**Instructions for the task**
Report how many lines in the records below hold "lime", with no other output.
::: Data listing
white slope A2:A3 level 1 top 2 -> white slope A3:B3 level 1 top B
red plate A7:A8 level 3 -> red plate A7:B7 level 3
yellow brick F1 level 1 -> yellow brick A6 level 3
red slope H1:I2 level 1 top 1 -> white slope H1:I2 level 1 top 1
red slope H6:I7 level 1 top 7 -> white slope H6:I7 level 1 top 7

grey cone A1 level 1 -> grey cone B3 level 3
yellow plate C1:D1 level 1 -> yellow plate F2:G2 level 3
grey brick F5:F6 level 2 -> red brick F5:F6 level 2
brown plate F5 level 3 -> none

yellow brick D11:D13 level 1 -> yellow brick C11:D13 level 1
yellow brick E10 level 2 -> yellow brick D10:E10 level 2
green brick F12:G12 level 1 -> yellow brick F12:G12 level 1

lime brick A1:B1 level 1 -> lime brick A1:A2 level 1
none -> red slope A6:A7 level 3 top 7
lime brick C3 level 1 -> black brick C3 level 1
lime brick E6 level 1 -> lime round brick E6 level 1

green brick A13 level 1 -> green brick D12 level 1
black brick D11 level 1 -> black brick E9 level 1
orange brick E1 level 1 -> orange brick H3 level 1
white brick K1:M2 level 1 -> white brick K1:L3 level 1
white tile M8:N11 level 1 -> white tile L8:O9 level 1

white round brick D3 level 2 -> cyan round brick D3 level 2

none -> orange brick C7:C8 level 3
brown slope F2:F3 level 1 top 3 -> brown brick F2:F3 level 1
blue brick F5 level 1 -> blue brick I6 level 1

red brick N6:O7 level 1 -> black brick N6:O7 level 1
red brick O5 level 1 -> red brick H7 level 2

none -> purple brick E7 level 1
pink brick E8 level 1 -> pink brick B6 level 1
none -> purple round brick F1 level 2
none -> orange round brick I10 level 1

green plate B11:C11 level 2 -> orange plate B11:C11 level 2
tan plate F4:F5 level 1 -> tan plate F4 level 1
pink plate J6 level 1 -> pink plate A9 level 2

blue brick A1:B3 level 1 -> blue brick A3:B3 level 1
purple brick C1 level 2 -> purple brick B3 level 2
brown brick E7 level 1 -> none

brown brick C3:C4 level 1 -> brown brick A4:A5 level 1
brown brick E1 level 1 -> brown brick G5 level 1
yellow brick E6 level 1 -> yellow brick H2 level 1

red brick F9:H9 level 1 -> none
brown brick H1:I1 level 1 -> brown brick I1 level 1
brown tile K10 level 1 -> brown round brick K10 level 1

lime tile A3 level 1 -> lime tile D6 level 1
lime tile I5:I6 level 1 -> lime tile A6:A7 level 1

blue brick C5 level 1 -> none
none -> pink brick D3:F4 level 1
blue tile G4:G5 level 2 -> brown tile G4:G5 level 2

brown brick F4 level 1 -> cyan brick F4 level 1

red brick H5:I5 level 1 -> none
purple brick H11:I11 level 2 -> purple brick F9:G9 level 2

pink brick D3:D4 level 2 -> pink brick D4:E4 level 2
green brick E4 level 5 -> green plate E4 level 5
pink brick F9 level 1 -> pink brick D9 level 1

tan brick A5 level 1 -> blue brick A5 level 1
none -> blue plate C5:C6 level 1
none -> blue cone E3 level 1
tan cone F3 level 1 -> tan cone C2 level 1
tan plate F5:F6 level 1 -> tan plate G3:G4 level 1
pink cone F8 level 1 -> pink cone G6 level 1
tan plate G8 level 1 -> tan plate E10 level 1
::::::
**Answer below**
5